> Activity: In the data that follows, every line containing the word "PIXELS" should be returned.

> Extracted entries:
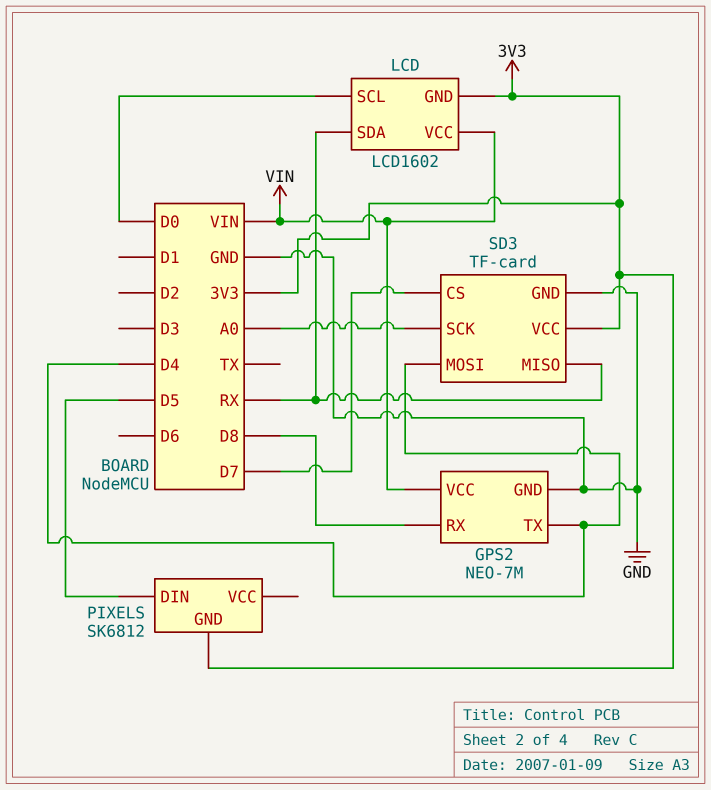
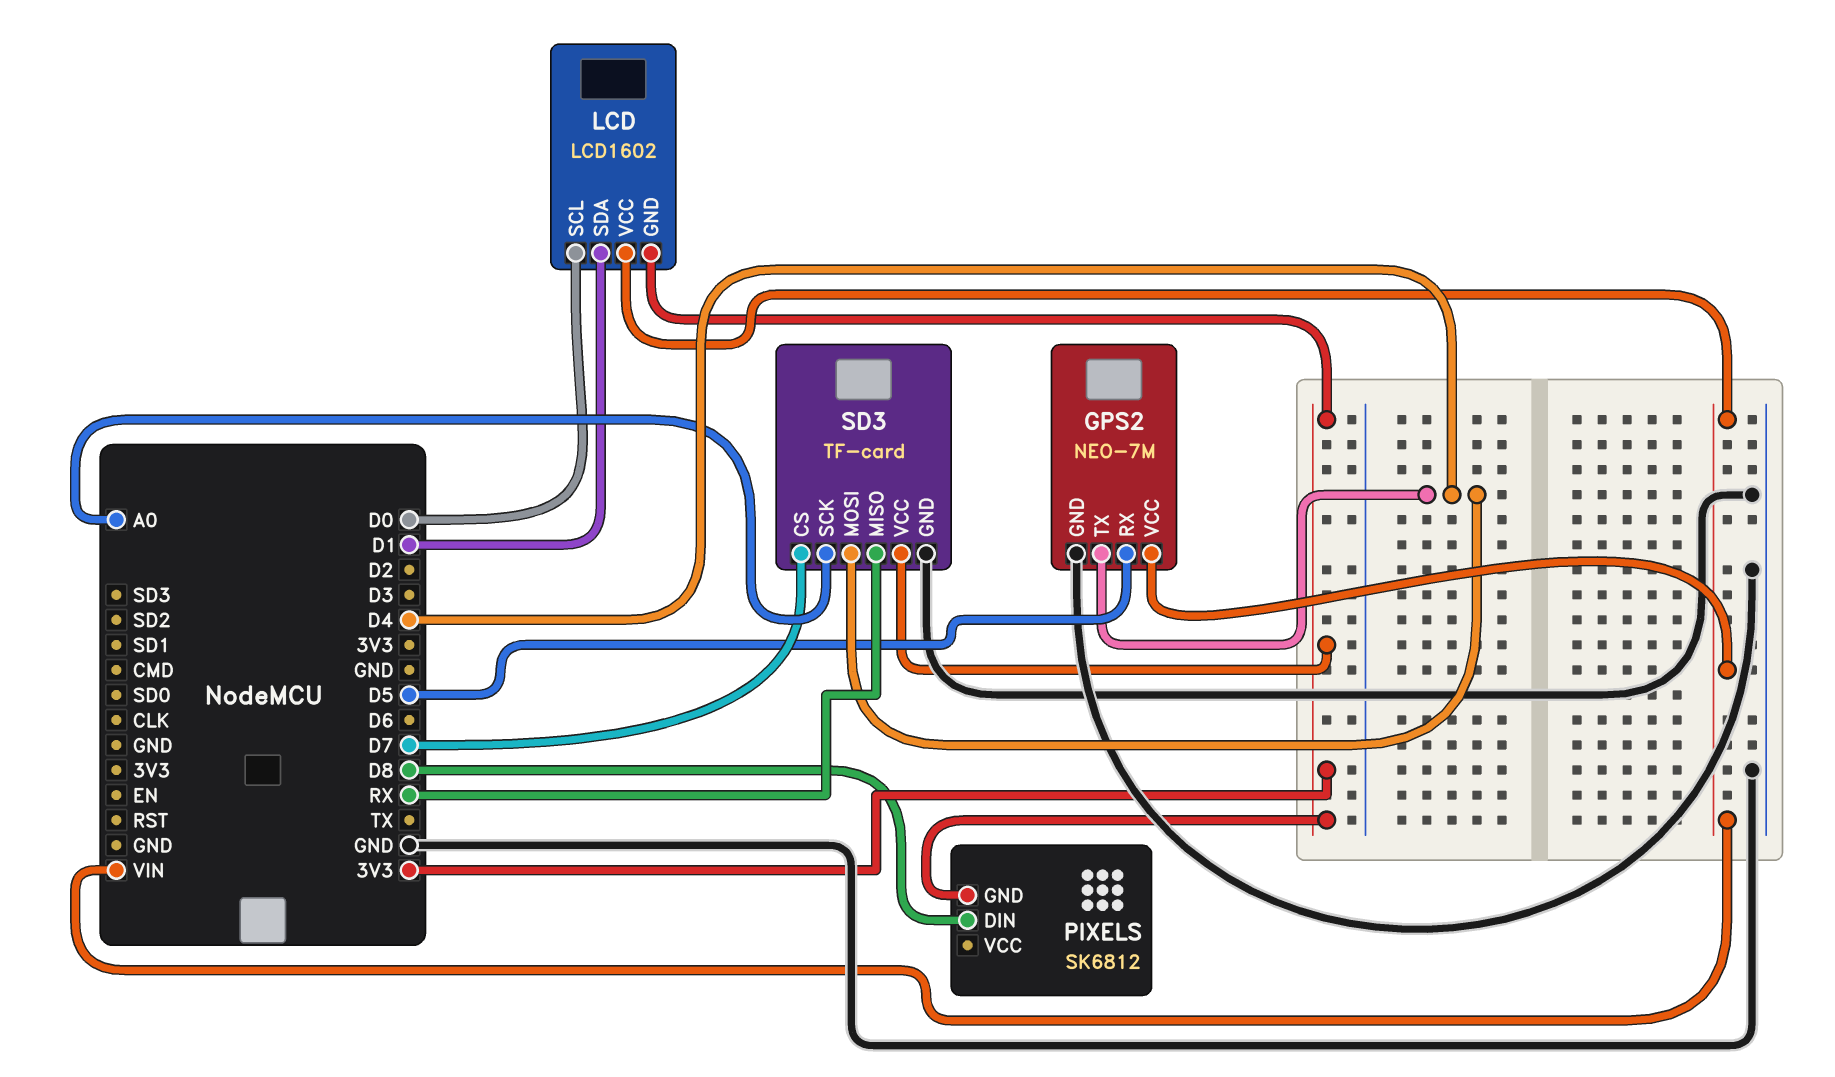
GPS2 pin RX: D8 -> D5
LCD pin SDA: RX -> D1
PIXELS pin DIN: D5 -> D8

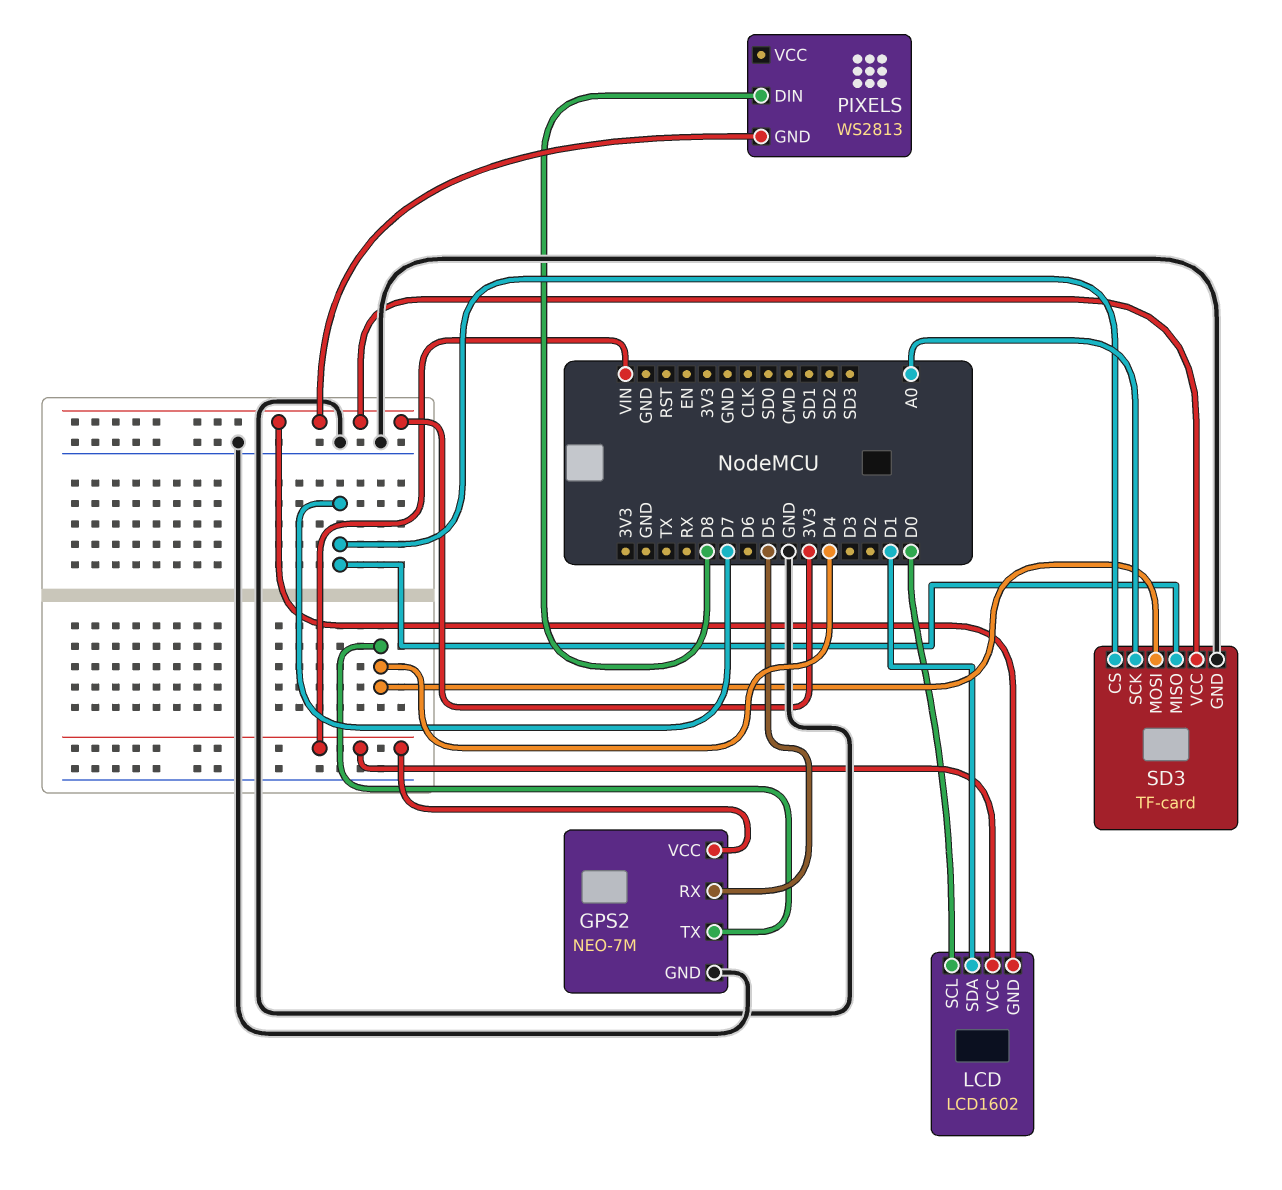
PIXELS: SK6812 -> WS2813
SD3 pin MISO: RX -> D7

> The answer:
PIXELS pin DIN: D5 -> D8
PIXELS: SK6812 -> WS2813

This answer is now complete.